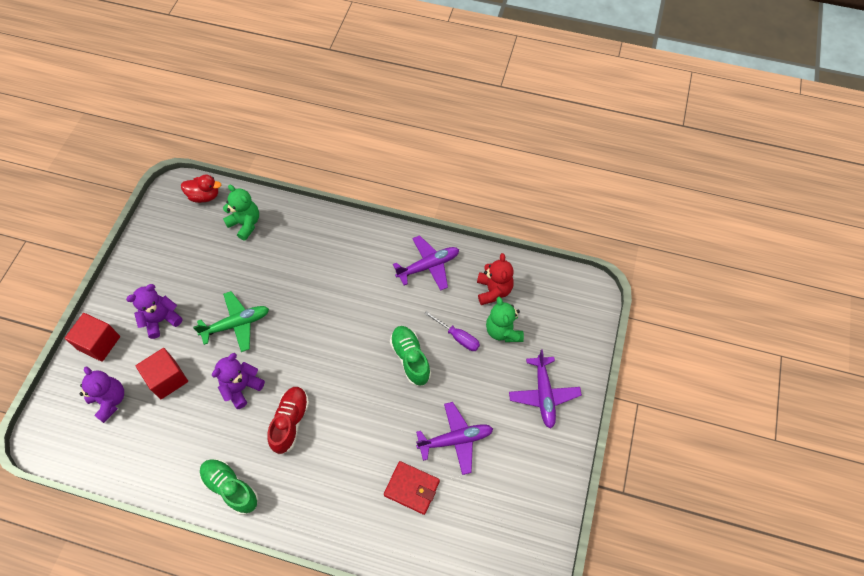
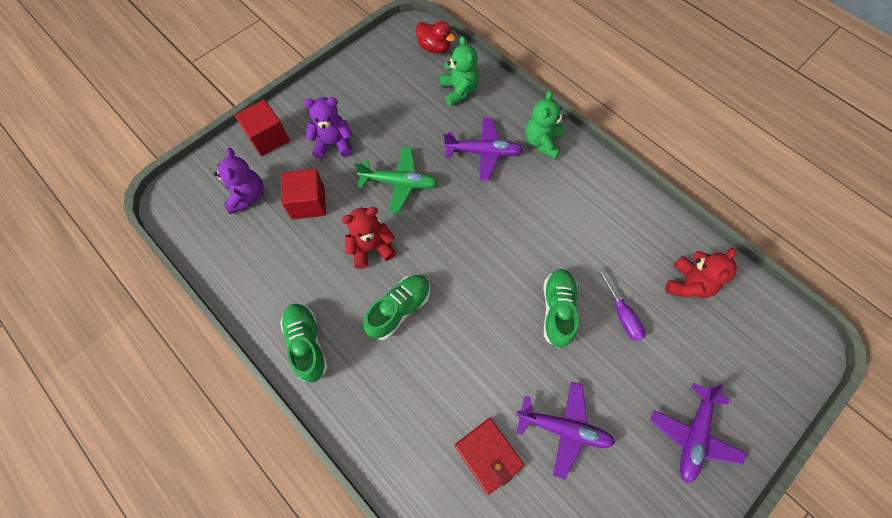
camera: 30 degrees right, 5 degrees up
(241, 387) = (371, 248): purple teddy bear -> red teddy bear
(290, 422) = (399, 309): red shoe -> green shoe
(428, 266) = (626, 221): purple plane -> purple plane (483, 152)
(503, 331) = (678, 335): green teddy bear -> green teddy bear (542, 142)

Exercise —
Write each entry again exactly, minus any images.

Result of the exercise —
camera: 30 degrees right, 5 degrees up
(241, 387) = (371, 248): purple teddy bear -> red teddy bear
(290, 422) = (399, 309): red shoe -> green shoe
(428, 266) = (626, 221): purple plane -> purple plane (483, 152)
(503, 331) = (678, 335): green teddy bear -> green teddy bear (542, 142)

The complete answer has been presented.